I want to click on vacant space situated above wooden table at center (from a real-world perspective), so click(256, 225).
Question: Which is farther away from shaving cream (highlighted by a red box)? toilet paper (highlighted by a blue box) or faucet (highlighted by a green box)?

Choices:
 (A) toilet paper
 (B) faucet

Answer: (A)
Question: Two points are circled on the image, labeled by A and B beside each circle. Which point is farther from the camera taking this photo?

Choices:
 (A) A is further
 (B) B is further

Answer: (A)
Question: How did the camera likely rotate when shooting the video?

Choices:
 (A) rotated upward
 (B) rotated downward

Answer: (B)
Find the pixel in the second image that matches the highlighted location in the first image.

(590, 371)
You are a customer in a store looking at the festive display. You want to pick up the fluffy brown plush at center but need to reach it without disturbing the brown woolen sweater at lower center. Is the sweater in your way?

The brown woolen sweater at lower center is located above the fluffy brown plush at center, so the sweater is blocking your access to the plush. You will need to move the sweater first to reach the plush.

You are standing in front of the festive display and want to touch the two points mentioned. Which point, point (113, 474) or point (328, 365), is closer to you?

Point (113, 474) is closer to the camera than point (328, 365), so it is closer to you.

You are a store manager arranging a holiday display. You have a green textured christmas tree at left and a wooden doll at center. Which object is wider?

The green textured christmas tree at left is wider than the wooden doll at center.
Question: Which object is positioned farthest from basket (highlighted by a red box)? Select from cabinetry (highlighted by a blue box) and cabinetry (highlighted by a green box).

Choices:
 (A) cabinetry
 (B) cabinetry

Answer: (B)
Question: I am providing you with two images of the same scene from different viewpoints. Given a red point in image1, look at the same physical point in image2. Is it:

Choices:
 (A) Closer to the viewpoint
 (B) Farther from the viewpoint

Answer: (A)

----

**ASSIGNMENT**
Reproduce all of the records above verbatim, preserving every line, blank line, spacing, and character without alteration.

**COMPLETED EXERCISE**
I want to click on vacant space situated above wooden table at center (from a real-world perspective), so click(256, 225).
Question: Which is farther away from shaving cream (highlighted by a red box)? toilet paper (highlighted by a blue box) or faucet (highlighted by a green box)?

Choices:
 (A) toilet paper
 (B) faucet

Answer: (A)
Question: Two points are circled on the image, labeled by A and B beside each circle. Which point is farther from the camera taking this photo?

Choices:
 (A) A is further
 (B) B is further

Answer: (A)
Question: How did the camera likely rotate when shooting the video?

Choices:
 (A) rotated upward
 (B) rotated downward

Answer: (B)
Find the pixel in the second image that matches the highlighted location in the first image.

(590, 371)
You are a customer in a store looking at the festive display. You want to pick up the fluffy brown plush at center but need to reach it without disturbing the brown woolen sweater at lower center. Is the sweater in your way?

The brown woolen sweater at lower center is located above the fluffy brown plush at center, so the sweater is blocking your access to the plush. You will need to move the sweater first to reach the plush.

You are standing in front of the festive display and want to touch the two points mentioned. Which point, point (113, 474) or point (328, 365), is closer to you?

Point (113, 474) is closer to the camera than point (328, 365), so it is closer to you.

You are a store manager arranging a holiday display. You have a green textured christmas tree at left and a wooden doll at center. Which object is wider?

The green textured christmas tree at left is wider than the wooden doll at center.
Question: Which object is positioned farthest from basket (highlighted by a red box)? Select from cabinetry (highlighted by a blue box) and cabinetry (highlighted by a green box).

Choices:
 (A) cabinetry
 (B) cabinetry

Answer: (B)
Question: I am providing you with two images of the same scene from different viewpoints. Given a red point in image1, look at the same physical point in image2. Is it:

Choices:
 (A) Closer to the viewpoint
 (B) Farther from the viewpoint

Answer: (A)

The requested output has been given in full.